◆ **DATA EXCERPTS**:
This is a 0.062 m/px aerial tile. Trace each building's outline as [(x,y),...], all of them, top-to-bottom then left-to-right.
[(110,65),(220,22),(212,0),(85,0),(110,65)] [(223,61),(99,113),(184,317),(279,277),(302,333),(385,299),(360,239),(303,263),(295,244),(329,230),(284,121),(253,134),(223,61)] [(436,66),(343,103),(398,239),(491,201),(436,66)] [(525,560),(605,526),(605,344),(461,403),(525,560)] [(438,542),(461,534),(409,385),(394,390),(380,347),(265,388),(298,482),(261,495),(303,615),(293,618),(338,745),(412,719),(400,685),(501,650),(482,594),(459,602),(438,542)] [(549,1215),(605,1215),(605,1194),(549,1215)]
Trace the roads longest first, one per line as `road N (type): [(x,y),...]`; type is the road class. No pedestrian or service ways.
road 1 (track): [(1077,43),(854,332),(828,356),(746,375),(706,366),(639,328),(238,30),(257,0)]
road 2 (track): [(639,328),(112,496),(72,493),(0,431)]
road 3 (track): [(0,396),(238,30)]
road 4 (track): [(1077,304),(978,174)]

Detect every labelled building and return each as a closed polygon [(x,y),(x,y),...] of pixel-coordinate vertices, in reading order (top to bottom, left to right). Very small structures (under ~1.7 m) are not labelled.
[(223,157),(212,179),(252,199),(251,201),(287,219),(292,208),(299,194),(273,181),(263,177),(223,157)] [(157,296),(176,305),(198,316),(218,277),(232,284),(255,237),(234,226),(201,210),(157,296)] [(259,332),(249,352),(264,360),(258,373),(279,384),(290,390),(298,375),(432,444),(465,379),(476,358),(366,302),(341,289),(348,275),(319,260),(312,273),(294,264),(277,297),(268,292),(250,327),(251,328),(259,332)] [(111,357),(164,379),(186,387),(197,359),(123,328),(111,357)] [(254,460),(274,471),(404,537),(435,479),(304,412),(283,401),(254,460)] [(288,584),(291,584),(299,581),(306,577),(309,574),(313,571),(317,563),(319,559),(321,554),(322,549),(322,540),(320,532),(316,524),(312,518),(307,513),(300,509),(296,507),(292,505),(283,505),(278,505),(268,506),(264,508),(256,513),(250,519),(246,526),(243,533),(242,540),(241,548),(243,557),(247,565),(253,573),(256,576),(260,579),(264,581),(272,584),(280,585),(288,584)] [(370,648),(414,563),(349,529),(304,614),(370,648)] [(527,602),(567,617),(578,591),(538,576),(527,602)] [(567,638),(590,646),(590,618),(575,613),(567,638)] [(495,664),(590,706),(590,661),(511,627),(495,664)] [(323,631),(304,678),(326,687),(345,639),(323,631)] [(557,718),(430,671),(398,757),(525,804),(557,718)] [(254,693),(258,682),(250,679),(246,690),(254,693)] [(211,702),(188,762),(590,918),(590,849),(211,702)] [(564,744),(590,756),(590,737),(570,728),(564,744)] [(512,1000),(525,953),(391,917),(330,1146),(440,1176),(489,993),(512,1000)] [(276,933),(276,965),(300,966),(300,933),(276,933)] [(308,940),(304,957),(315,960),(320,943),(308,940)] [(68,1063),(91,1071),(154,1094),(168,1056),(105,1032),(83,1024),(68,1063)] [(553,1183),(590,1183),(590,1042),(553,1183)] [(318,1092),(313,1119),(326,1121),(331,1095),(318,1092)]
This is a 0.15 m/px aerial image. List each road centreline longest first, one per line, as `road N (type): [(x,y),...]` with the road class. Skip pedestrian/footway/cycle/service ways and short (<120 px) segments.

◆ **YOUR INSTRUCTIONS**:
Produce a verbatim transcription of the entries above.

◆ **RESPONSE**:
This is a 0.062 m/px aerial tile. Trace each building's outline as [(x,y),...], all of them, top-to-bottom then left-to-right.
[(110,65),(220,22),(212,0),(85,0),(110,65)] [(223,61),(99,113),(184,317),(279,277),(302,333),(385,299),(360,239),(303,263),(295,244),(329,230),(284,121),(253,134),(223,61)] [(436,66),(343,103),(398,239),(491,201),(436,66)] [(525,560),(605,526),(605,344),(461,403),(525,560)] [(438,542),(461,534),(409,385),(394,390),(380,347),(265,388),(298,482),(261,495),(303,615),(293,618),(338,745),(412,719),(400,685),(501,650),(482,594),(459,602),(438,542)] [(549,1215),(605,1215),(605,1194),(549,1215)]
Trace the roads longest first, one per line as `road N (type): [(x,y),...]`; type is the road class. No pedestrian or service ways.
road 1 (track): [(1077,43),(854,332),(828,356),(746,375),(706,366),(639,328),(238,30),(257,0)]
road 2 (track): [(639,328),(112,496),(72,493),(0,431)]
road 3 (track): [(0,396),(238,30)]
road 4 (track): [(1077,304),(978,174)]

Detect every labelled building and return each as a closed polygon [(x,y),(x,y),...] of pixel-coordinate vertices, in reading order (top to bottom, left to right). Very small structures (under ~1.7 m) are not labelled.
[(223,157),(212,179),(252,199),(251,201),(287,219),(292,208),(299,194),(273,181),(263,177),(223,157)] [(157,296),(176,305),(198,316),(218,277),(232,284),(255,237),(234,226),(201,210),(157,296)] [(259,332),(249,352),(264,360),(258,373),(279,384),(290,390),(298,375),(432,444),(465,379),(476,358),(366,302),(341,289),(348,275),(319,260),(312,273),(294,264),(277,297),(268,292),(250,327),(251,328),(259,332)] [(111,357),(164,379),(186,387),(197,359),(123,328),(111,357)] [(254,460),(274,471),(404,537),(435,479),(304,412),(283,401),(254,460)] [(288,584),(291,584),(299,581),(306,577),(309,574),(313,571),(317,563),(319,559),(321,554),(322,549),(322,540),(320,532),(316,524),(312,518),(307,513),(300,509),(296,507),(292,505),(283,505),(278,505),(268,506),(264,508),(256,513),(250,519),(246,526),(243,533),(242,540),(241,548),(243,557),(247,565),(253,573),(256,576),(260,579),(264,581),(272,584),(280,585),(288,584)] [(370,648),(414,563),(349,529),(304,614),(370,648)] [(527,602),(567,617),(578,591),(538,576),(527,602)] [(567,638),(590,646),(590,618),(575,613),(567,638)] [(495,664),(590,706),(590,661),(511,627),(495,664)] [(323,631),(304,678),(326,687),(345,639),(323,631)] [(557,718),(430,671),(398,757),(525,804),(557,718)] [(254,693),(258,682),(250,679),(246,690),(254,693)] [(211,702),(188,762),(590,918),(590,849),(211,702)] [(564,744),(590,756),(590,737),(570,728),(564,744)] [(512,1000),(525,953),(391,917),(330,1146),(440,1176),(489,993),(512,1000)] [(276,933),(276,965),(300,966),(300,933),(276,933)] [(308,940),(304,957),(315,960),(320,943),(308,940)] [(68,1063),(91,1071),(154,1094),(168,1056),(105,1032),(83,1024),(68,1063)] [(553,1183),(590,1183),(590,1042),(553,1183)] [(318,1092),(313,1119),(326,1121),(331,1095),(318,1092)]
This is a 0.15 m/px aerial image. List each road centreline longest first, one per line, as `road N (type): [(x,y),...]` with the road class. Skip pedestrian/footway/cycle/service ways and short (<120 px) segments.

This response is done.